**What you should do**
Copy out every line holding the string "total" from the records below.

◇ ◇ ◇

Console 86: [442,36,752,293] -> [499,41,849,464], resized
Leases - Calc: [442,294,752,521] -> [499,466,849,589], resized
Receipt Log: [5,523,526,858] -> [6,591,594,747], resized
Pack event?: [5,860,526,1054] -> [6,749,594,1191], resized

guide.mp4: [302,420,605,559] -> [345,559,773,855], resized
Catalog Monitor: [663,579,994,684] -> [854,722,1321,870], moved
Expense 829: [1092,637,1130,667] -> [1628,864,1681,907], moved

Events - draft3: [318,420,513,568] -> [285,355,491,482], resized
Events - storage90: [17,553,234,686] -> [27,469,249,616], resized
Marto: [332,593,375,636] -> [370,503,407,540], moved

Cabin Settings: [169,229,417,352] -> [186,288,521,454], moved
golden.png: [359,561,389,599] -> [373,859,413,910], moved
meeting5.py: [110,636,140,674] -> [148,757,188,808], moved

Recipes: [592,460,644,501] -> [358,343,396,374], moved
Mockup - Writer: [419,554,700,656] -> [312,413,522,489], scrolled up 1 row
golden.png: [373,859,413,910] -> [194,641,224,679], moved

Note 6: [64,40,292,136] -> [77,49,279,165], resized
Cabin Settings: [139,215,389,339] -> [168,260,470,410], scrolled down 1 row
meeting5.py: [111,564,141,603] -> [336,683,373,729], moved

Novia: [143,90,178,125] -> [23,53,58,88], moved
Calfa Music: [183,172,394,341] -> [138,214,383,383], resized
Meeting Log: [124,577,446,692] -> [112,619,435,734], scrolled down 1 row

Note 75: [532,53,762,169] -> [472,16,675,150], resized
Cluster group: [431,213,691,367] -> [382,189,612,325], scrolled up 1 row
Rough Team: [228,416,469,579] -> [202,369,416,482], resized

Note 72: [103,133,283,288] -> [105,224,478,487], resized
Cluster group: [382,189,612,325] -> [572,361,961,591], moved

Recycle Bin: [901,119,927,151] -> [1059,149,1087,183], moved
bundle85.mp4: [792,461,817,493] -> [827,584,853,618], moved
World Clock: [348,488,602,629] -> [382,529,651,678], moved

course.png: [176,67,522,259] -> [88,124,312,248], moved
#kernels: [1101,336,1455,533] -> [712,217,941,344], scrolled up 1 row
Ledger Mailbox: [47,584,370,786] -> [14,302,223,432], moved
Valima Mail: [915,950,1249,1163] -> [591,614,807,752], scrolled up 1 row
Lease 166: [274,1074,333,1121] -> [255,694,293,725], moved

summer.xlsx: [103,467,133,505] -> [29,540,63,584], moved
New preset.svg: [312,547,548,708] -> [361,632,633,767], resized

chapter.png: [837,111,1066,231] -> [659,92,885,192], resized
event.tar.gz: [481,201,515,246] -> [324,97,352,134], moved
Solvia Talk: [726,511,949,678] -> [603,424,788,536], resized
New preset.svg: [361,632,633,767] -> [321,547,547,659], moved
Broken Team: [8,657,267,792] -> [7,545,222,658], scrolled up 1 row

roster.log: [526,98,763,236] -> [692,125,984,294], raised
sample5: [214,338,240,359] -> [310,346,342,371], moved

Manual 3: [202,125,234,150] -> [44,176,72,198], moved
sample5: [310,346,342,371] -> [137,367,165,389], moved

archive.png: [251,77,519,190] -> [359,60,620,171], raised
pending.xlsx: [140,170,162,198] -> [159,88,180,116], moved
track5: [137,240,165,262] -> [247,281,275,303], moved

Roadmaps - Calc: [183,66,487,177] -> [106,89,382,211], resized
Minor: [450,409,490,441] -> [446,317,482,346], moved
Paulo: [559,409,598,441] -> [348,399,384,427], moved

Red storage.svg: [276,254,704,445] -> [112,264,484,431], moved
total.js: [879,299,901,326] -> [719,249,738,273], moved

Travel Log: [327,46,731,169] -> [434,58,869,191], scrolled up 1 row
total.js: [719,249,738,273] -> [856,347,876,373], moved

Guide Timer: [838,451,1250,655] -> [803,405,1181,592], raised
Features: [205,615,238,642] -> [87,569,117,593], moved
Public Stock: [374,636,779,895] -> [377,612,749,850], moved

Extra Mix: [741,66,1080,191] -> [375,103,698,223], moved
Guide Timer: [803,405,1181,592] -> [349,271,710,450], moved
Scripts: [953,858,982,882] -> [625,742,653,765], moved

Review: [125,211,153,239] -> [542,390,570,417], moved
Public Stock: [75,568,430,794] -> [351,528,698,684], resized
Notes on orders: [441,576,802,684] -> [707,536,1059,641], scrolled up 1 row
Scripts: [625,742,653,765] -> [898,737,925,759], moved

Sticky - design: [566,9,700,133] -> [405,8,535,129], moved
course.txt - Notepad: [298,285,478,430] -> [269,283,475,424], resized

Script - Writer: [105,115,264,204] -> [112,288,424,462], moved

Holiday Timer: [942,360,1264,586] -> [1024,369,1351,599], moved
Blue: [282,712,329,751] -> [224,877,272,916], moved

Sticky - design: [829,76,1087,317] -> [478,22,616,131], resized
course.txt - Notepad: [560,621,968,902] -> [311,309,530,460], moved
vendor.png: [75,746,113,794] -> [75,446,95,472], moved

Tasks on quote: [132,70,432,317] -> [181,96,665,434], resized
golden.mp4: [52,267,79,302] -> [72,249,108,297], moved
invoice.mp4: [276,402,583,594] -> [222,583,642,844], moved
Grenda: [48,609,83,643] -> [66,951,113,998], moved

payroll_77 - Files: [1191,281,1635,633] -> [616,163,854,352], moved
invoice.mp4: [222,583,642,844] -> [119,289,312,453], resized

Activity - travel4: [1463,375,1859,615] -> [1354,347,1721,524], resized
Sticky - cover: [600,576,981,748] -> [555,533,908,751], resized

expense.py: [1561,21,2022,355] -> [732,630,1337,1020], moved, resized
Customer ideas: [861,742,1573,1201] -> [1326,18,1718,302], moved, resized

◇ ◇ ◇

**Written answer**
total.js: [879,299,901,326] -> [719,249,738,273], moved
total.js: [719,249,738,273] -> [856,347,876,373], moved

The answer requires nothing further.